— DATA TO EXAMINE —
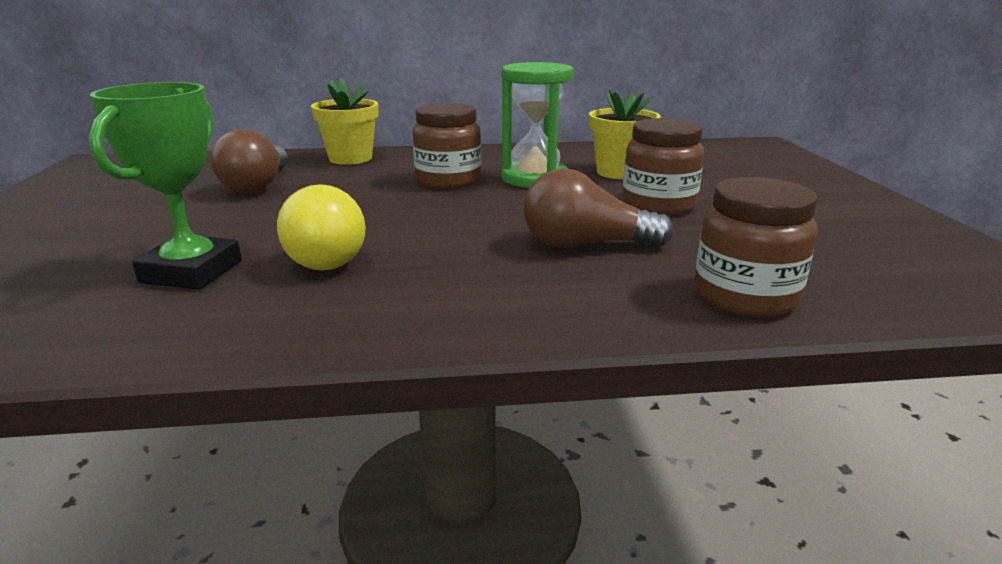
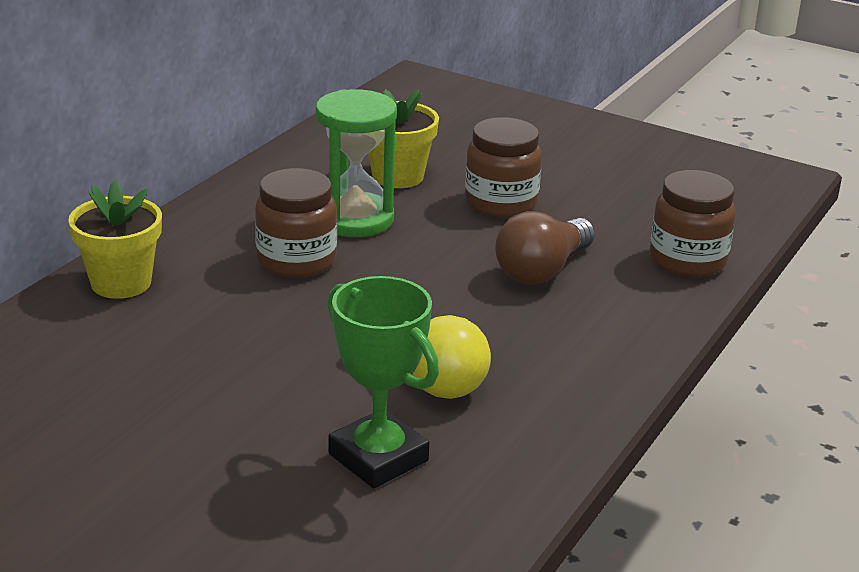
camera: 55 degrees left, 5 degrees up
brown light bulb [211,129,288,193] -> none

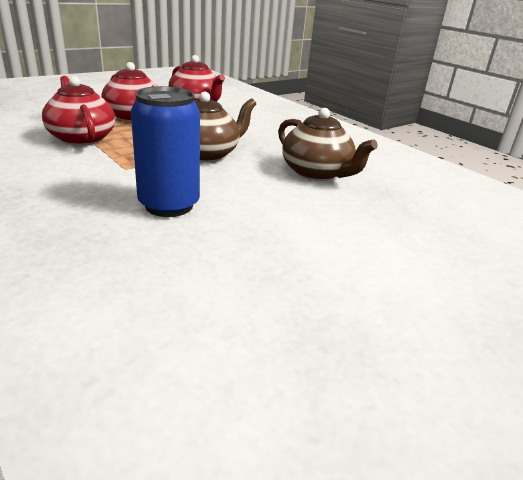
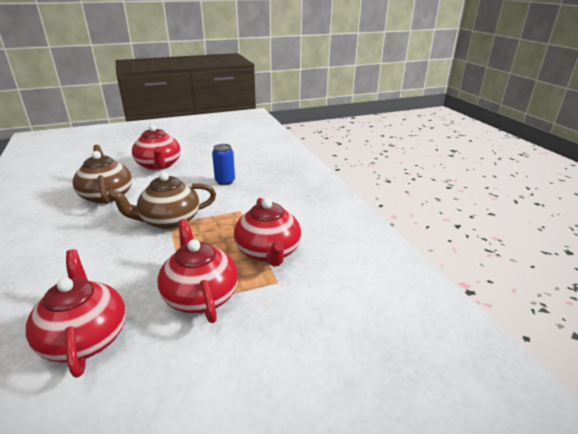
camera: 160 degrees left, 0 degrees up
blue can [131,86,200,217] -> blue can [212,144,235,185], size x0.58
none -> red teapot [132,124,181,171]

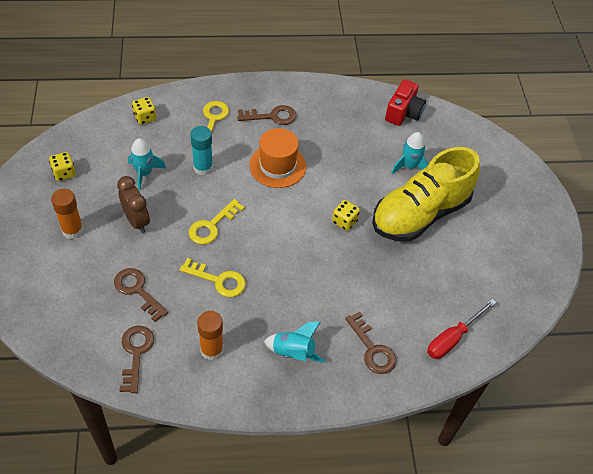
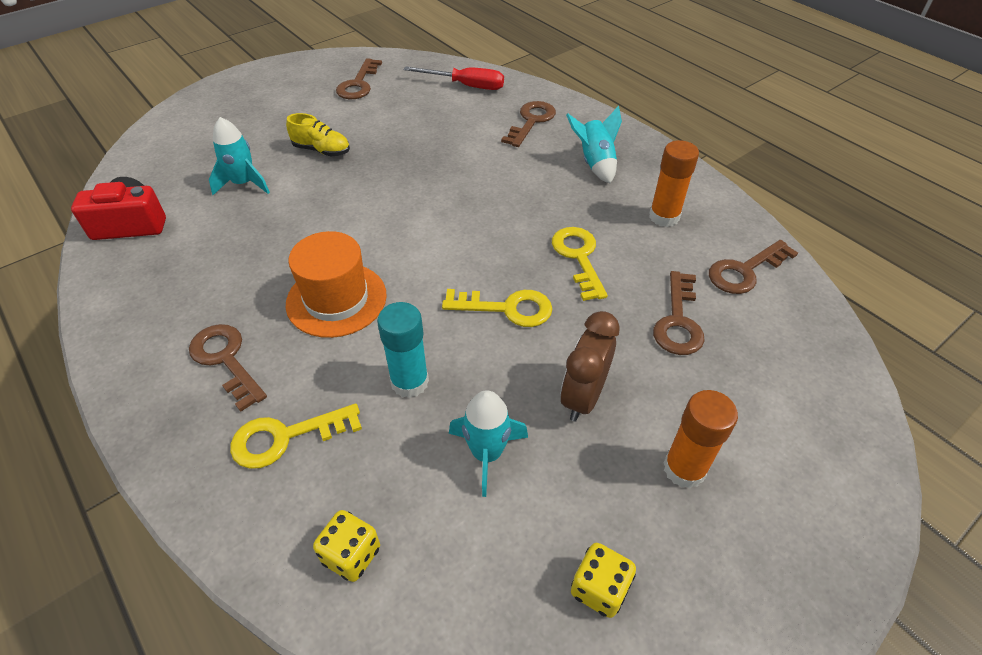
camera: 120 degrees left, 5 degrees down
yellow dice [332,200,360,231] -> none
yellow shoe [372,147,480,242] -> yellow shoe [286,113,350,156], size x0.40
none -> brown key [336,58,382,99]

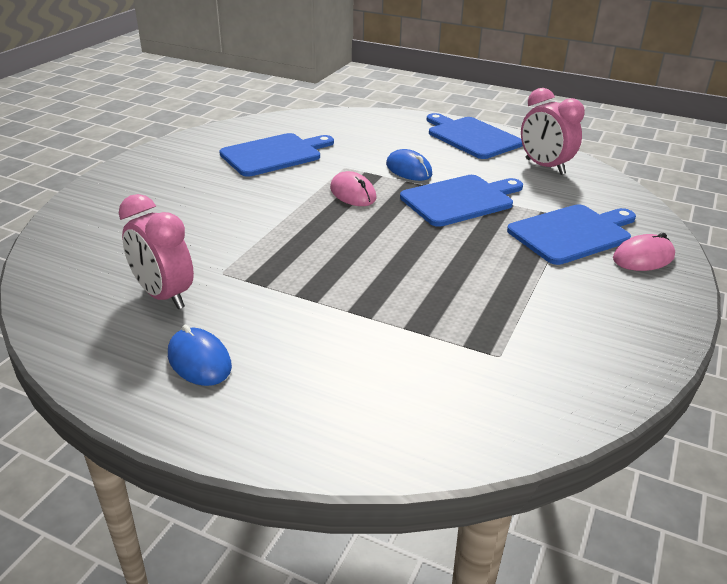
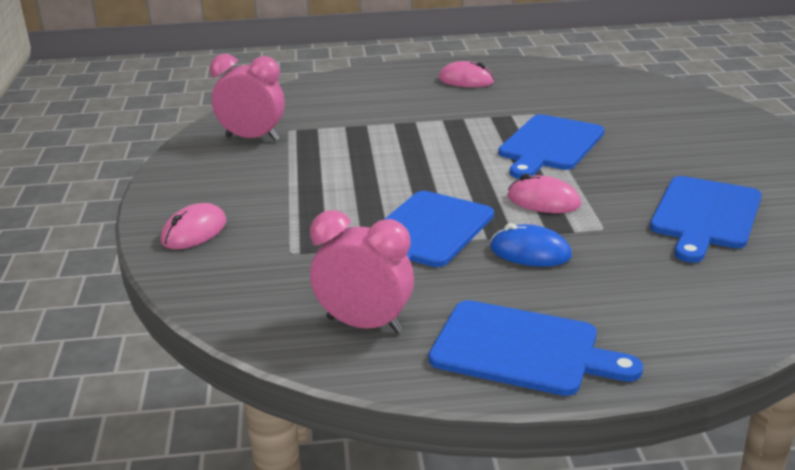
camera: 150 degrees right, 5 degrees down
pink clock [119,194,194,309] -> pink clock moved to [210,54,285,141]
blue mouse [168,325,232,386] -> pink mouse [438,61,494,87]
blue cutting board [507,204,636,265] -> blue cutting board moved to [498,114,604,179]

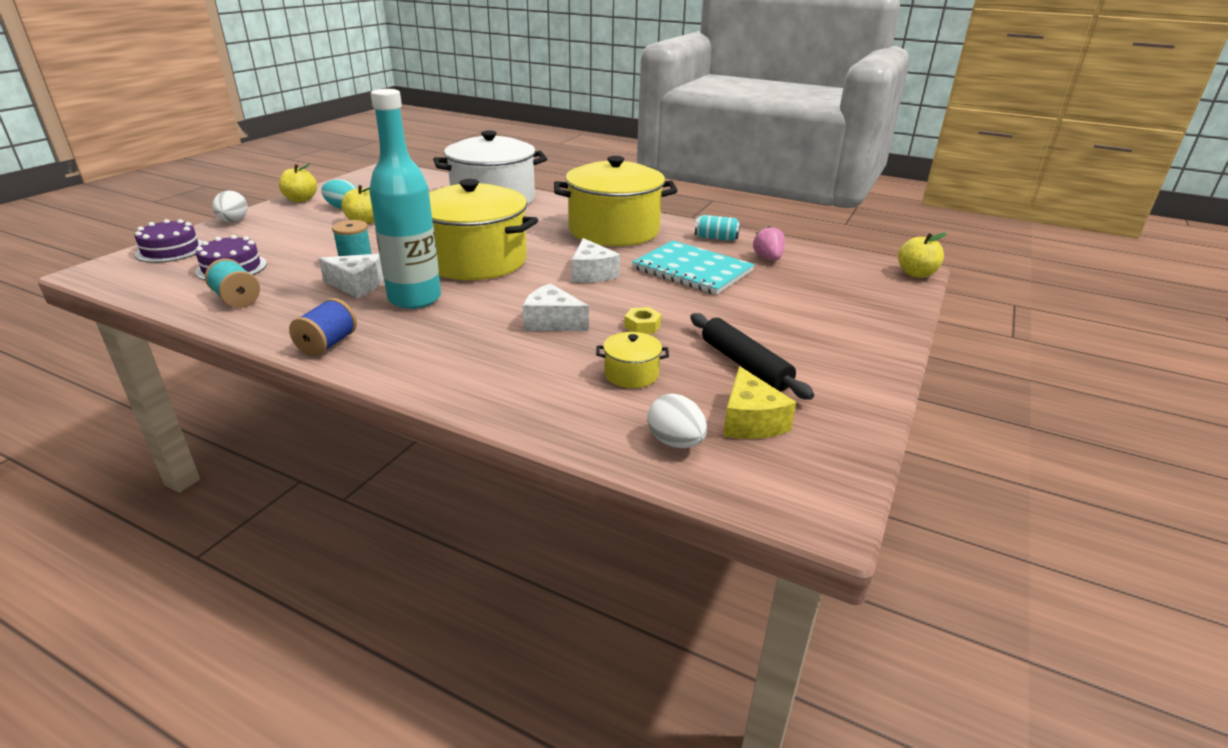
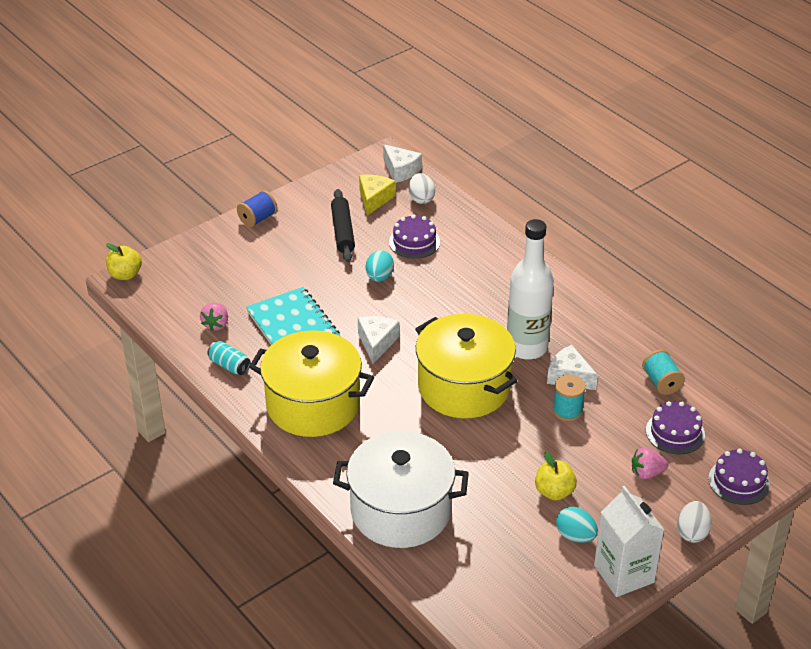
camera: 155 degrees left, 10 degrees up
yellow apple [279,163,317,202] -> white carton [594,486,664,597]
blue spool [289,298,357,356] -> blue spool moved to [237,190,278,227]
turquoise bottle [369,89,441,309] -> white bottle [507,219,554,359]
white cheese [523,283,589,331] -> white cheese moved to [383,144,422,183]
yellow pot [596,332,669,388] -> purple cake [389,214,440,259]
yellow nut [624,307,662,334] -> turquoise egg [366,250,394,282]
none -> pink strawberry [632,447,668,479]

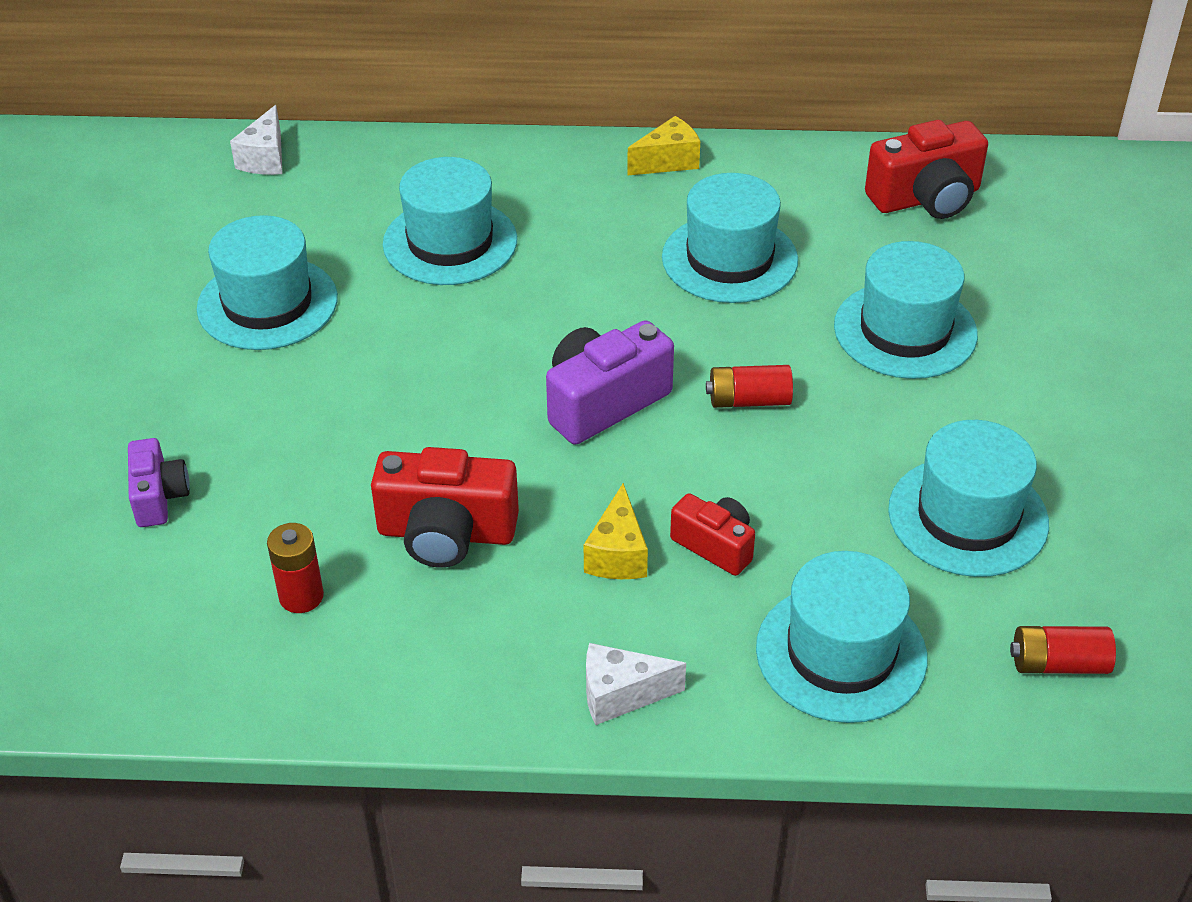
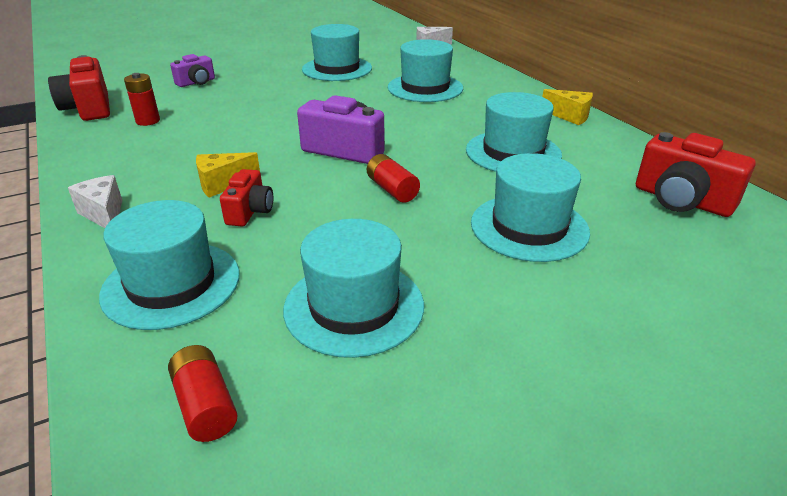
camera: 60 degrees right, 10 degrees down
red camera [371,447,519,568] -> red camera moved to [48,55,110,121]

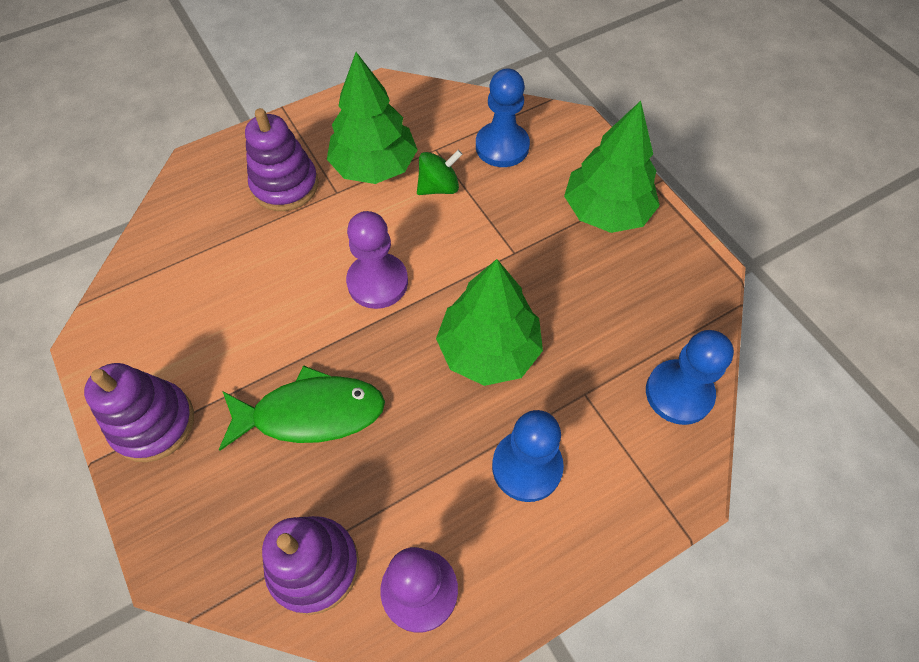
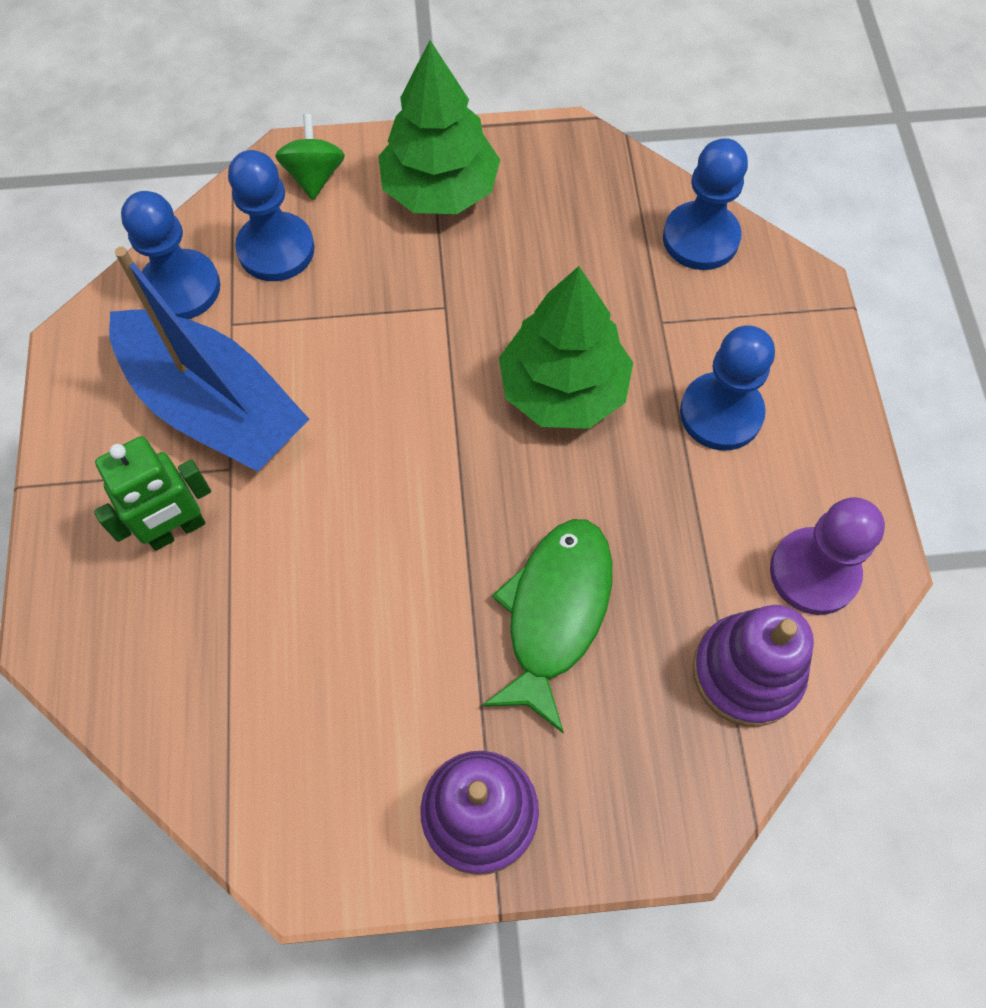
camera: 65 degrees left, 5 degrees up
purple stacking toy [245,108,318,211] -> green robot [94,436,211,551]
green tree [327,52,418,184] -> blue boat [109,247,309,472]
purple pawn [346,211,408,309] -> none
green spinning top [417,150,463,195] -> green spinning top moved to [275,114,345,200]
none -> blue pawn [121,191,220,319]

— PROBLEM TO SOLVE —
Please transcribe word for word the lines from the one bearing "blue mouse [168,325,232,386]" through the last line of the records above, omitting the pictures.

— ANSWER TO THIS TASK —
blue mouse [168,325,232,386] -> pink mouse [438,61,494,87]
blue cutting board [507,204,636,265] -> blue cutting board moved to [498,114,604,179]

camera: 155 degrees left, 10 degrees up
yellow apple [279,163,317,202] -> white carton [594,486,664,597]
blue spool [289,298,357,356] -> blue spool moved to [237,190,278,227]
turquoise bottle [369,89,441,309] -> white bottle [507,219,554,359]
white cheese [523,283,589,331] -> white cheese moved to [383,144,422,183]
yellow pot [596,332,669,388] -> purple cake [389,214,440,259]
yellow nut [624,307,662,334] -> turquoise egg [366,250,394,282]
none -> pink strawberry [632,447,668,479]

camera: 60 degrees right, 10 degrees down
red camera [371,447,519,568] -> red camera moved to [48,55,110,121]

camera: 65 degrees left, 5 degrees up
purple stacking toy [245,108,318,211] -> green robot [94,436,211,551]
green tree [327,52,418,184] -> blue boat [109,247,309,472]
purple pawn [346,211,408,309] -> none
green spinning top [417,150,463,195] -> green spinning top moved to [275,114,345,200]
none -> blue pawn [121,191,220,319]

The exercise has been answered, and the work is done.